_What is needed:_ Could you report every line from the entries that includes the word "MISO"?

[Before and after images]
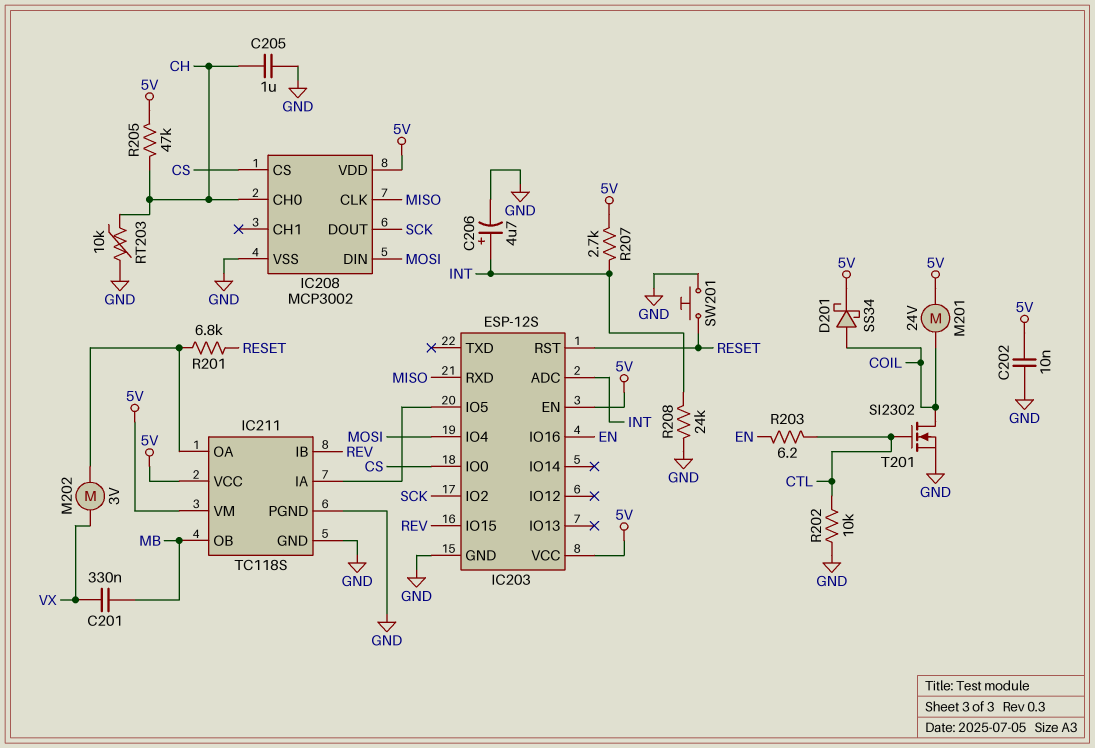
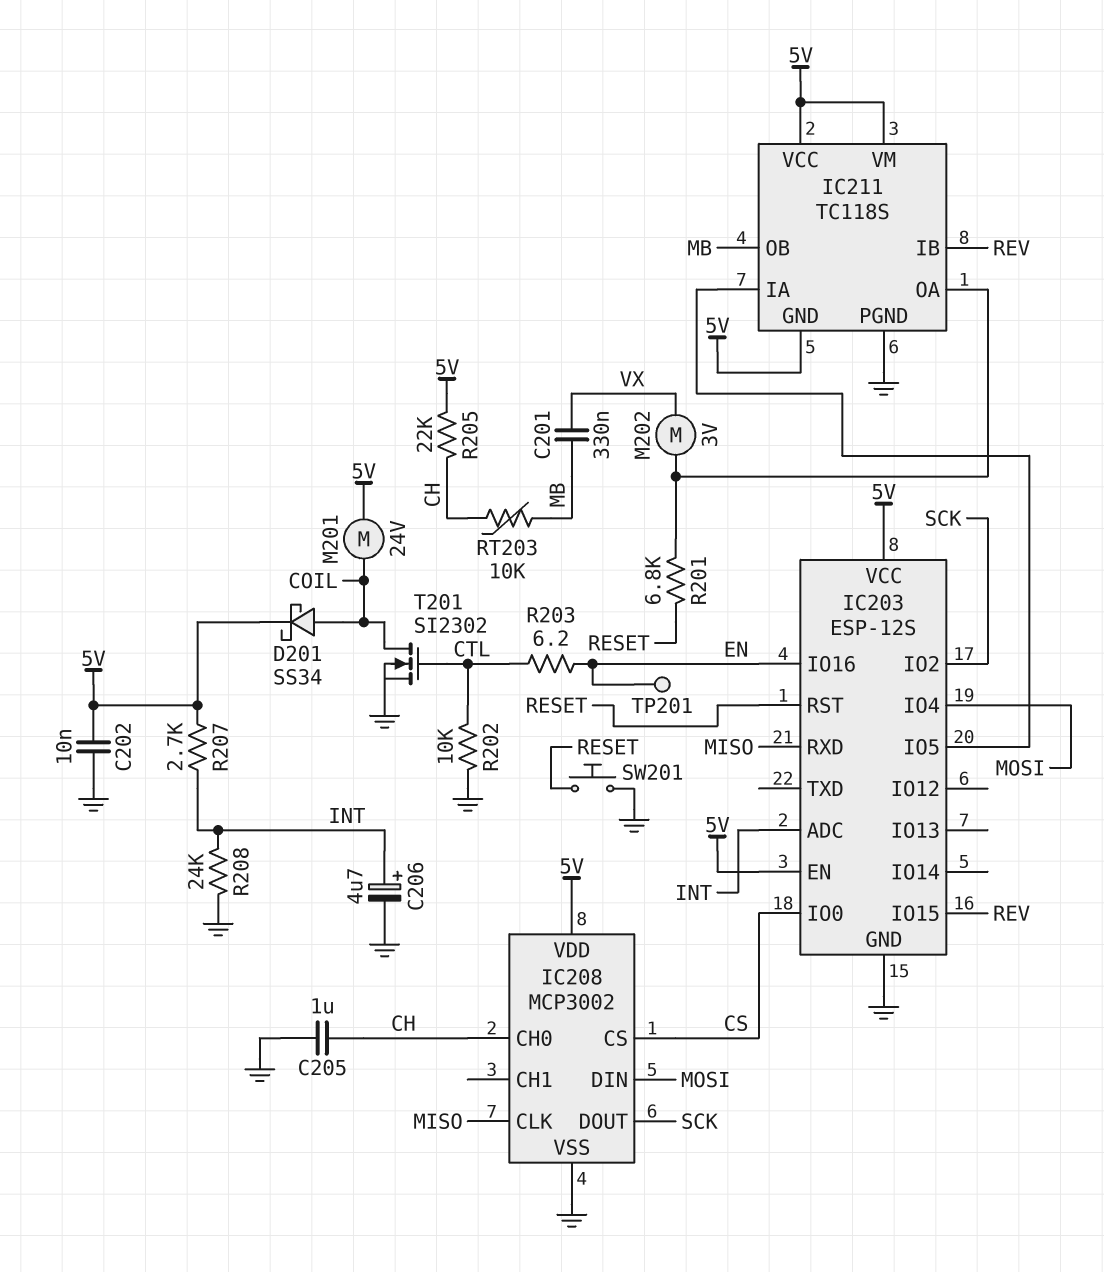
IC211 pin GND: GND -> 5V
R205: 47k (5V, CH) -> 22k (5V, CH)
RT203: 10k (CH, GND) -> 10k (CH, MB)
TP201: none -> test point (EN)

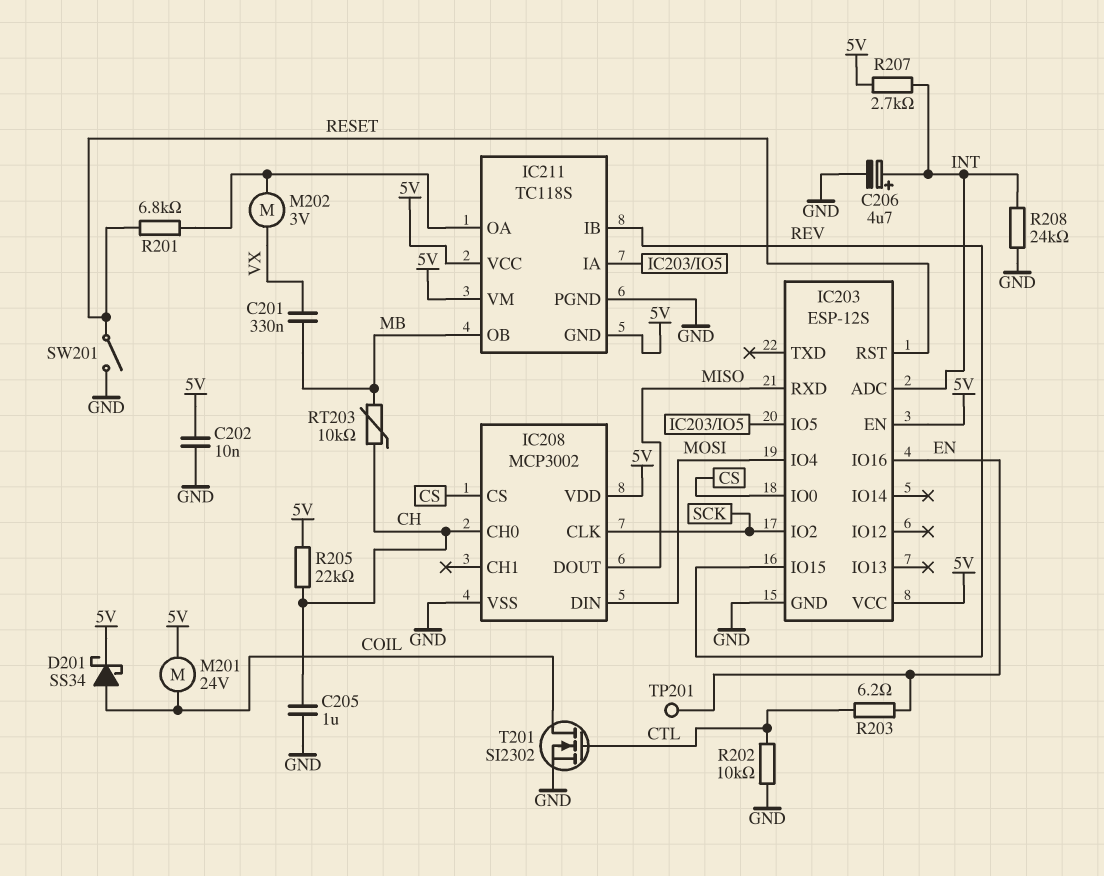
IC208 pin CLK: MISO -> SCK
IC208 pin DOUT: SCK -> MISO
SW201: button (GND, RESET) -> switch (GND, RESET)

_Task response:_
IC208 pin CLK: MISO -> SCK
IC208 pin DOUT: SCK -> MISO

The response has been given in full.